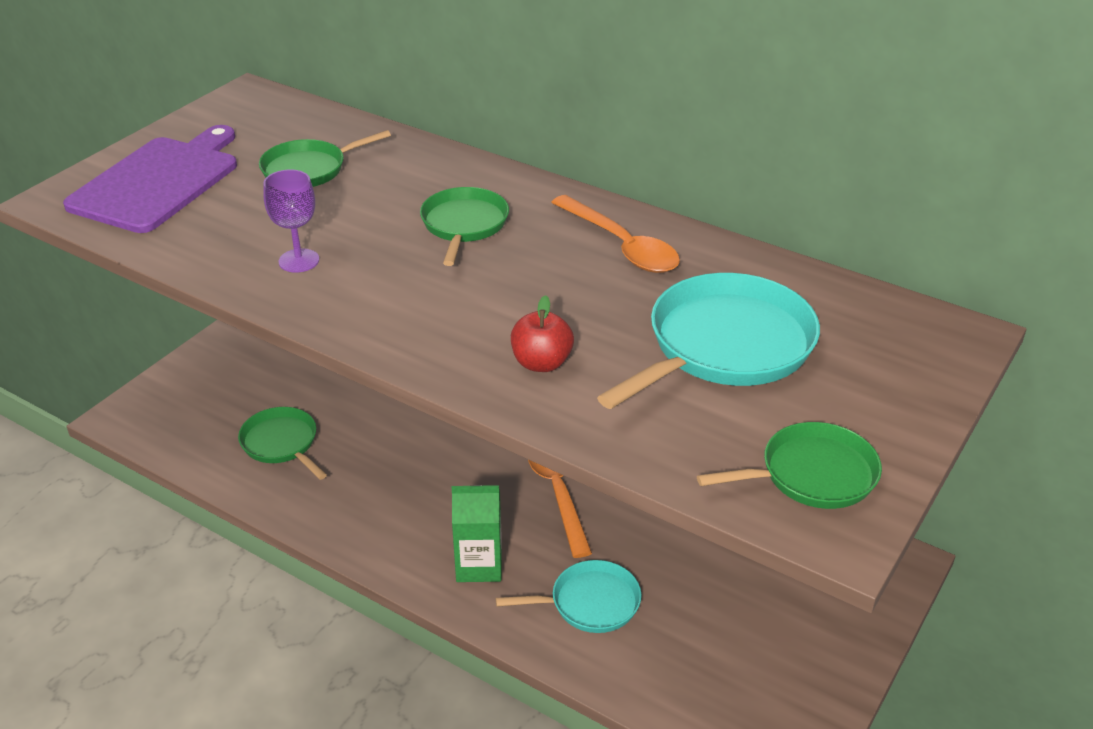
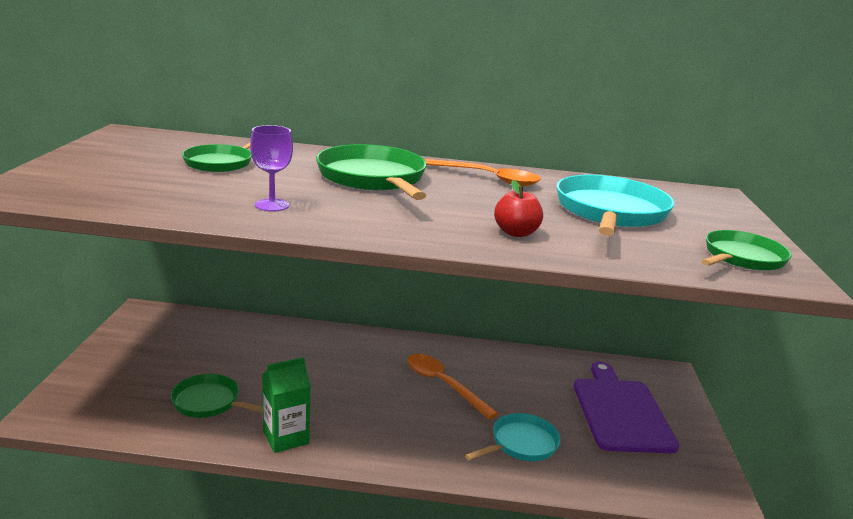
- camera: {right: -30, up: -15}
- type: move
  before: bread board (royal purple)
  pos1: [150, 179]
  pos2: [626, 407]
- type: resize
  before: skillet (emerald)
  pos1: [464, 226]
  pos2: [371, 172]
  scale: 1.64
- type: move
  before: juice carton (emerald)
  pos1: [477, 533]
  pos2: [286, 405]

────────────────

■ Aim of the task
Using the data above, say how many lines include the word "emerald". Write only that number.

■ Written response
2